_THE TASK:_ Edit the data below so that every "counterclockwise" becomes "anticlockwise", with nothing else changed, and leave the pictures out of your answer.

<<<<

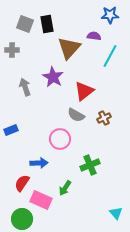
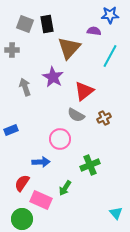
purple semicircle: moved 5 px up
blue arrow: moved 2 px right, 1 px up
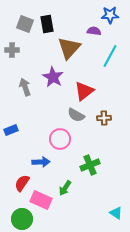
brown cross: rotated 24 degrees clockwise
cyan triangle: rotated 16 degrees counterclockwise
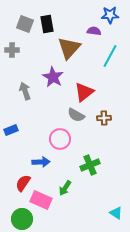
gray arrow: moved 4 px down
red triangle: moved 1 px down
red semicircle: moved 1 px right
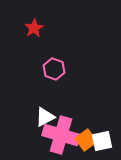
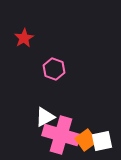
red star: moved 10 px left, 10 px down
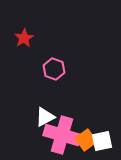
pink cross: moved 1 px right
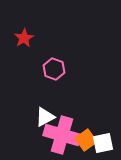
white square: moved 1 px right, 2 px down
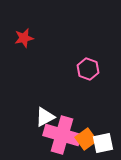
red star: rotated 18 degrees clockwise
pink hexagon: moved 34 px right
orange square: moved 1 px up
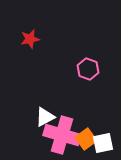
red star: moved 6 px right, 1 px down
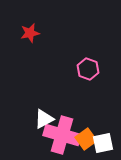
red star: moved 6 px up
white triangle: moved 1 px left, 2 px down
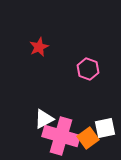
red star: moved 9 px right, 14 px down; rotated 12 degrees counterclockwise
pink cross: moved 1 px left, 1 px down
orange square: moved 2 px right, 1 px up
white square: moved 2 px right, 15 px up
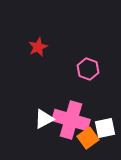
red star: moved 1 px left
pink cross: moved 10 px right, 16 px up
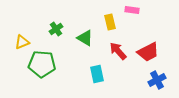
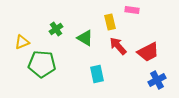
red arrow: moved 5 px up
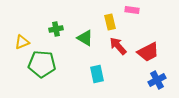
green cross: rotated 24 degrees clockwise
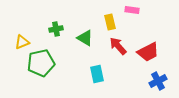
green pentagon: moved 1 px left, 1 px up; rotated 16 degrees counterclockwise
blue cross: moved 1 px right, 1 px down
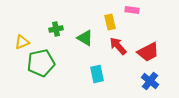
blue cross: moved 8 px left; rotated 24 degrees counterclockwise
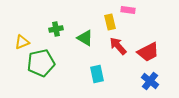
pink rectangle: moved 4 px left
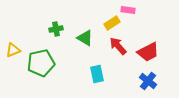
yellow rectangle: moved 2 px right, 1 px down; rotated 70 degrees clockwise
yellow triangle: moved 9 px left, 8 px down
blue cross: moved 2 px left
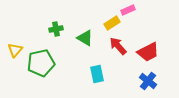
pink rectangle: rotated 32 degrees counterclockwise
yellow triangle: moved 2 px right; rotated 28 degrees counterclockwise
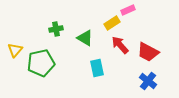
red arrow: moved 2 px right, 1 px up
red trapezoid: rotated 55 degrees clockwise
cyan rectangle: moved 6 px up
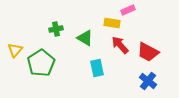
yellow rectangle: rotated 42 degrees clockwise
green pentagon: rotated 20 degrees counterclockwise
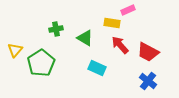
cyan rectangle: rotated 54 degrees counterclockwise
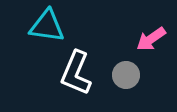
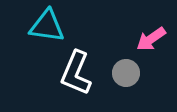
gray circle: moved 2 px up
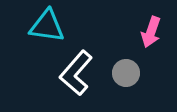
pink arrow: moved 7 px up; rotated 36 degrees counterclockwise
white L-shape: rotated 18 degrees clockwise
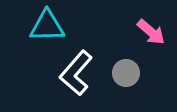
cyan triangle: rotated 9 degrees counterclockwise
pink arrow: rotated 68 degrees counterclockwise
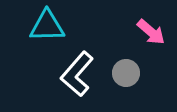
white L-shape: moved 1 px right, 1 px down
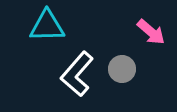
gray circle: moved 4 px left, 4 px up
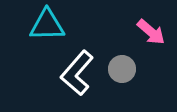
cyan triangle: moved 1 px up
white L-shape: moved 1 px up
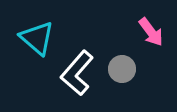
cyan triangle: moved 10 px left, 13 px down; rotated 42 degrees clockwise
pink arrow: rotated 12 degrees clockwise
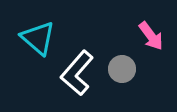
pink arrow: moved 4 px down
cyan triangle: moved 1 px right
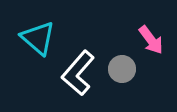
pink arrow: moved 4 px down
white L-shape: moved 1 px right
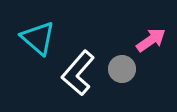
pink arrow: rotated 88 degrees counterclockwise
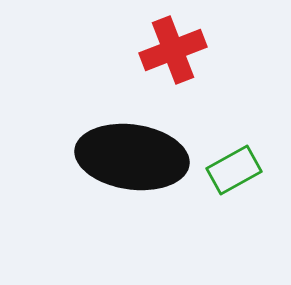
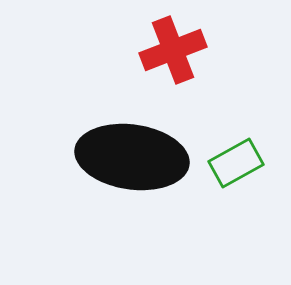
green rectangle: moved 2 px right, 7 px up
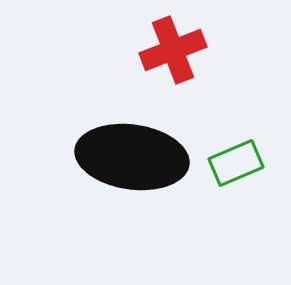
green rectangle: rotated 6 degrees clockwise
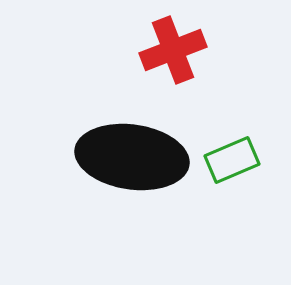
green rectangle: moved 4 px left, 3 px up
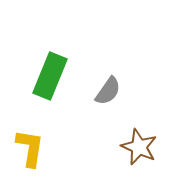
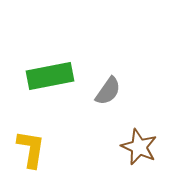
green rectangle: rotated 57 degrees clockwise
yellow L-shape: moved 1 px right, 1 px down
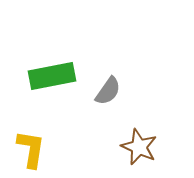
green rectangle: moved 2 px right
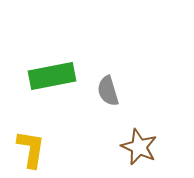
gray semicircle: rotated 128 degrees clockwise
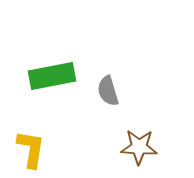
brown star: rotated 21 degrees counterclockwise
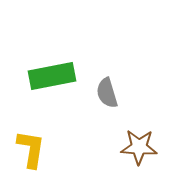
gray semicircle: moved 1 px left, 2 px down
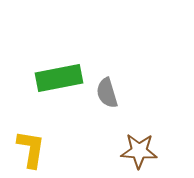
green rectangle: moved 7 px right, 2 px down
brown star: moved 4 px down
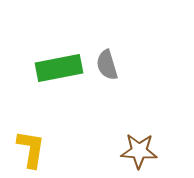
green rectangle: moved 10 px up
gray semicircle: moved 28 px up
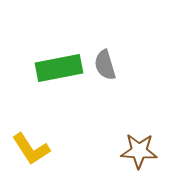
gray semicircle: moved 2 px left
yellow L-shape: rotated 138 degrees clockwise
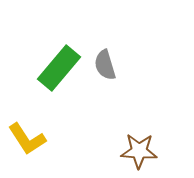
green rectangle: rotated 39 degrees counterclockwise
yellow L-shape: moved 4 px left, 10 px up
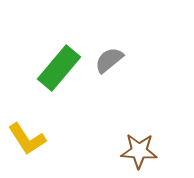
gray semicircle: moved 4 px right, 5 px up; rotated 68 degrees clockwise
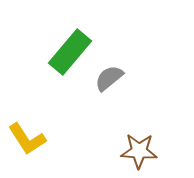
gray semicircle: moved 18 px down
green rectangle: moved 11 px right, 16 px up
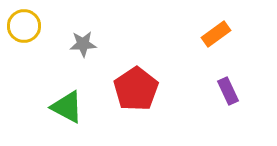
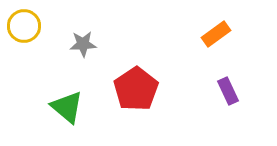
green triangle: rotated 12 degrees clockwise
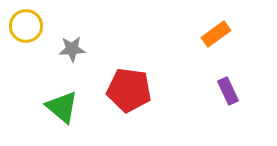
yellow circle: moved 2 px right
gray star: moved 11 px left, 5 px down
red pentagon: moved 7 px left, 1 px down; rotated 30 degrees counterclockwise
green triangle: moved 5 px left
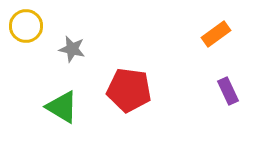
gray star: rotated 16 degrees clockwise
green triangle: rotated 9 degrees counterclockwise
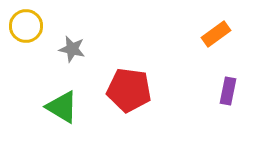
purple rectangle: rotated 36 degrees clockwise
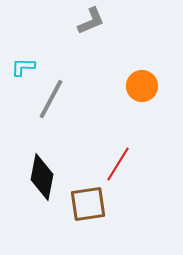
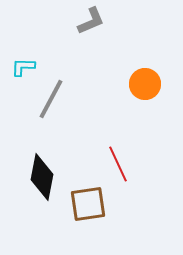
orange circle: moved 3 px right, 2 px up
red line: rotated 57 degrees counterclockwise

>>>>

_WRITTEN RESPONSE:_
purple semicircle: moved 5 px up
blue arrow: moved 2 px right, 1 px up
brown cross: rotated 24 degrees clockwise
cyan triangle: rotated 16 degrees anticlockwise
gray arrow: moved 4 px down
red triangle: moved 1 px down
red semicircle: moved 1 px right
red star: moved 10 px left, 10 px down
pink cross: moved 1 px right
white square: moved 1 px right, 2 px down
red star: rotated 18 degrees clockwise
pink hexagon: moved 34 px right
orange square: moved 1 px up
red star: moved 6 px right, 1 px down
red star: moved 6 px up
white triangle: moved 1 px left, 2 px down
red star: moved 9 px right, 14 px down; rotated 12 degrees anticlockwise
pink cross: moved 1 px left, 1 px down
orange square: moved 2 px right, 1 px up
white square: moved 2 px right, 15 px up
red star: moved 1 px left
pink cross: moved 10 px right, 16 px up
red arrow: moved 5 px up
green cross: rotated 24 degrees clockwise
green pentagon: moved 1 px left, 1 px up; rotated 16 degrees anticlockwise
blue cross: moved 1 px right, 1 px down
blue cross: moved 8 px left; rotated 24 degrees anticlockwise
pink rectangle: moved 4 px left
yellow rectangle: moved 2 px right, 1 px down; rotated 70 degrees clockwise
yellow triangle: moved 9 px left, 8 px down
blue cross: moved 2 px left
pink rectangle: rotated 32 degrees anticlockwise
yellow triangle: moved 2 px right; rotated 28 degrees anticlockwise
red arrow: moved 2 px right, 1 px up
red trapezoid: rotated 55 degrees clockwise
cyan rectangle: moved 6 px up
yellow rectangle: rotated 42 degrees clockwise
green pentagon: rotated 20 degrees anticlockwise
cyan rectangle: rotated 54 degrees anticlockwise
gray circle: moved 2 px up
pink arrow: moved 7 px up; rotated 36 degrees anticlockwise
white L-shape: rotated 18 degrees clockwise
cyan triangle: rotated 9 degrees anticlockwise
pink arrow: rotated 68 degrees anticlockwise
white L-shape: moved 1 px right, 1 px down
gray circle: moved 4 px left, 4 px up
cyan triangle: moved 1 px up
white L-shape: moved 1 px up
cyan triangle: moved 10 px left, 13 px down; rotated 42 degrees clockwise
pink arrow: rotated 12 degrees clockwise
pink arrow: moved 4 px down
cyan triangle: moved 1 px right
pink arrow: moved 4 px down
white L-shape: moved 1 px right
pink arrow: rotated 88 degrees anticlockwise
green rectangle: moved 2 px right, 7 px up
green rectangle: rotated 6 degrees clockwise
green rectangle: moved 4 px left, 3 px up
green rectangle: rotated 57 degrees clockwise
yellow L-shape: moved 1 px right, 1 px down
green rectangle: moved 2 px right
gray semicircle: rotated 128 degrees clockwise
brown star: rotated 21 degrees anticlockwise
gray semicircle: moved 1 px left, 2 px down
green rectangle: moved 7 px right, 2 px down
brown star: moved 4 px down
green rectangle: moved 10 px up
gray semicircle: moved 28 px up
gray semicircle: moved 2 px left
yellow L-shape: rotated 138 degrees clockwise
green rectangle: rotated 39 degrees anticlockwise
yellow L-shape: moved 4 px left, 10 px up
gray semicircle: moved 4 px right, 5 px up; rotated 68 degrees clockwise
gray semicircle: moved 18 px down
green rectangle: moved 11 px right, 16 px up
green triangle: rotated 12 degrees clockwise
yellow circle: moved 2 px right
gray star: moved 11 px left, 5 px down
red pentagon: moved 7 px left, 1 px down; rotated 30 degrees anticlockwise
green triangle: moved 5 px left
gray star: rotated 16 degrees clockwise
green triangle: rotated 9 degrees anticlockwise
purple rectangle: rotated 36 degrees clockwise
orange circle: moved 3 px right, 2 px up
red line: rotated 57 degrees anticlockwise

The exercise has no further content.